§ **DATA SHOWN**:
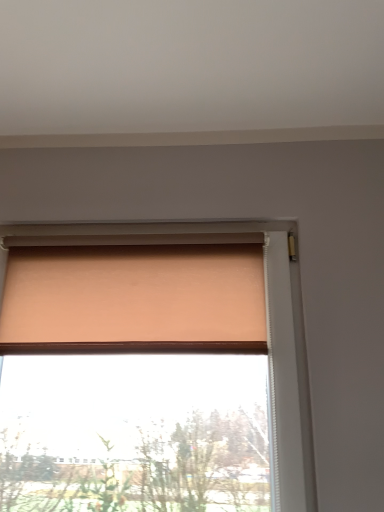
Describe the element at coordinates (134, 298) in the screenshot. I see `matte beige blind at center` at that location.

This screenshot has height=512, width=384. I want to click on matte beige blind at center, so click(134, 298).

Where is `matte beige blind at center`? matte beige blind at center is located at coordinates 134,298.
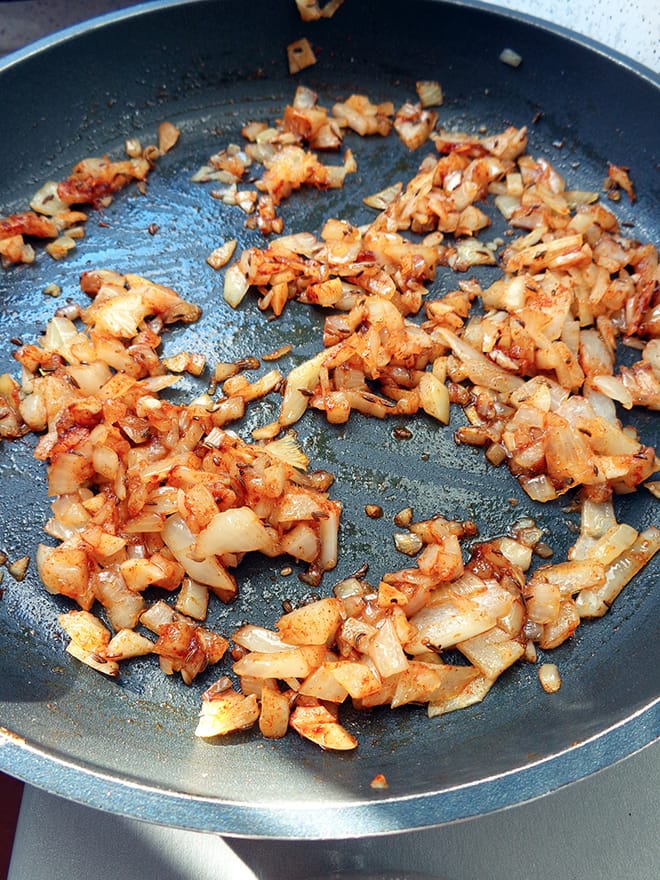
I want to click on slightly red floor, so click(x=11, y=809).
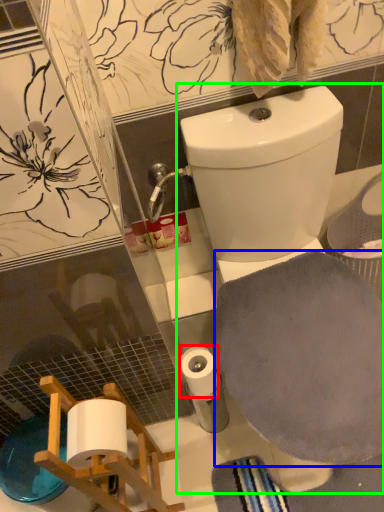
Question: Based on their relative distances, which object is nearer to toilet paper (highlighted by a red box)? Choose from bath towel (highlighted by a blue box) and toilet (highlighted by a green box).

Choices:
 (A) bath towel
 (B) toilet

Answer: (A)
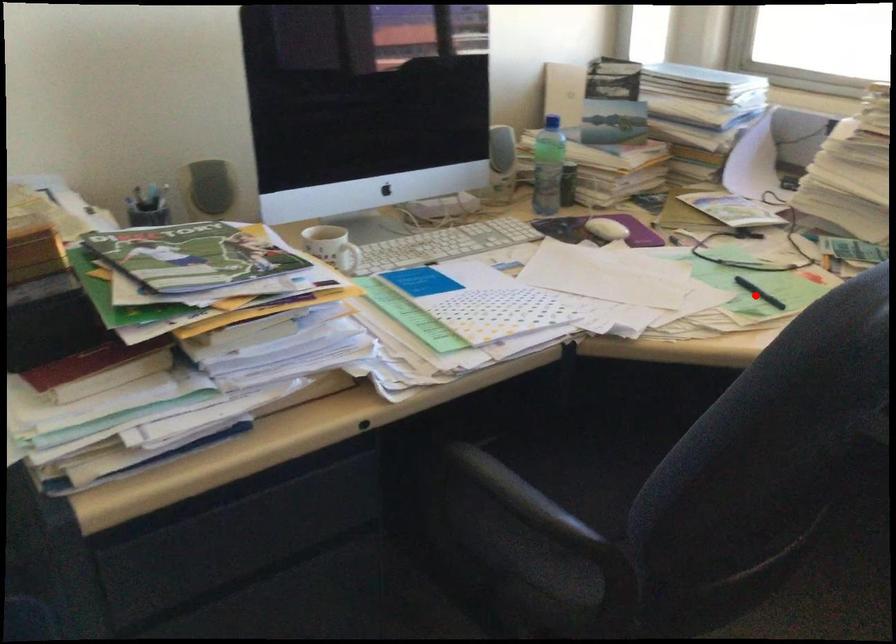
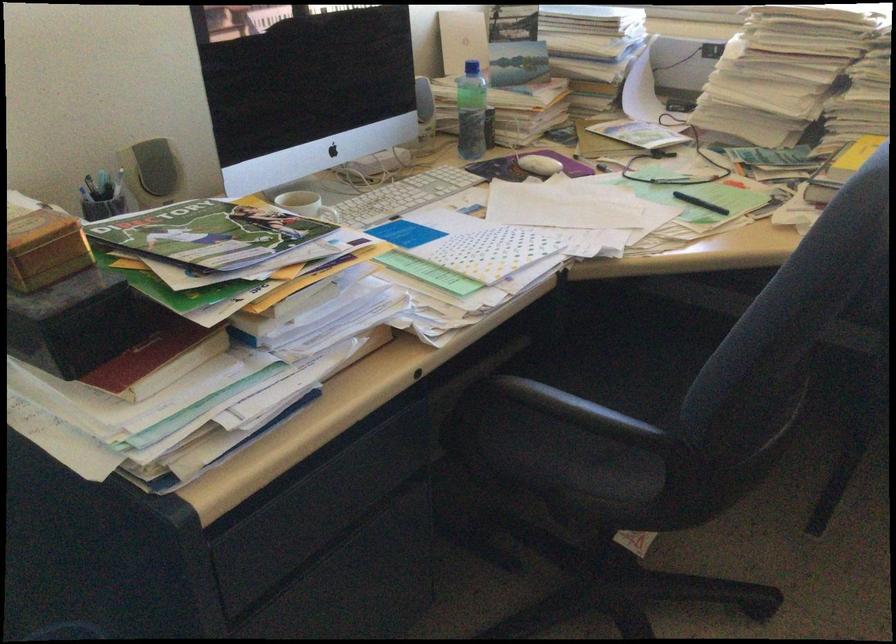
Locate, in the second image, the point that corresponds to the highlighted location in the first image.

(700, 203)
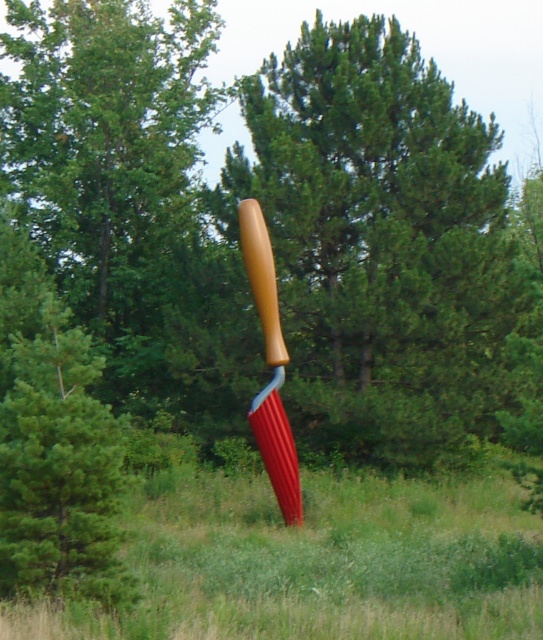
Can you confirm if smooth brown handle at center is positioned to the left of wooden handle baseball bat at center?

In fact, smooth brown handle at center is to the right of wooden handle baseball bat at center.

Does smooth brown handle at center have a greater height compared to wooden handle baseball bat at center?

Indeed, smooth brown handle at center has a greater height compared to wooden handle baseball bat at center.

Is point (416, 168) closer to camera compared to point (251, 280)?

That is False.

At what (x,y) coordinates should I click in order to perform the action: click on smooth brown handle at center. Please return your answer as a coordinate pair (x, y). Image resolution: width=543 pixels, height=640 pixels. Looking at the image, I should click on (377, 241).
...
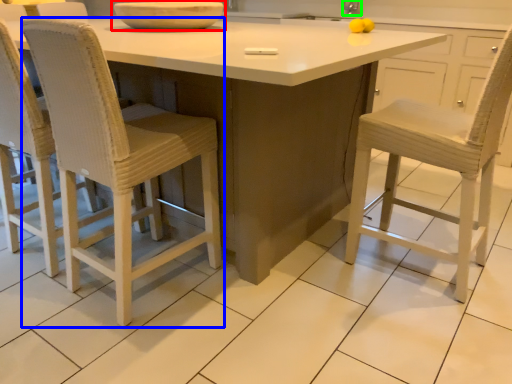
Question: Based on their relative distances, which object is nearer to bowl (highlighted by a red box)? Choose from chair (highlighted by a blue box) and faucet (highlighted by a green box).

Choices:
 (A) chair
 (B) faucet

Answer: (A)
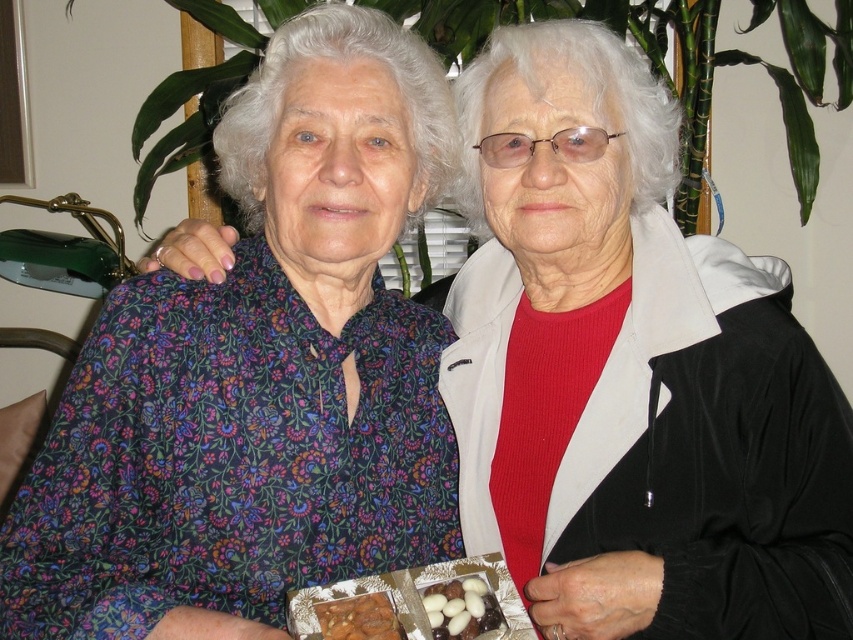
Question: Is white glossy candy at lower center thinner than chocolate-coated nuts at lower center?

§ **WORK INSTRUCTIONS**: Copy out the lines of the records starting at the line that contains "Describe the element" and ending at the line that contains "I want to click on slightly", leaving out the pictures.

§ **FULL OUTPUT**:
Describe the element at coordinates (134, 298) in the screenshot. I see `matte beige blind at center` at that location.

This screenshot has height=512, width=384. I want to click on matte beige blind at center, so click(134, 298).

Where is `matte beige blind at center`? matte beige blind at center is located at coordinates 134,298.
I want to click on slightly red floor, so click(x=11, y=809).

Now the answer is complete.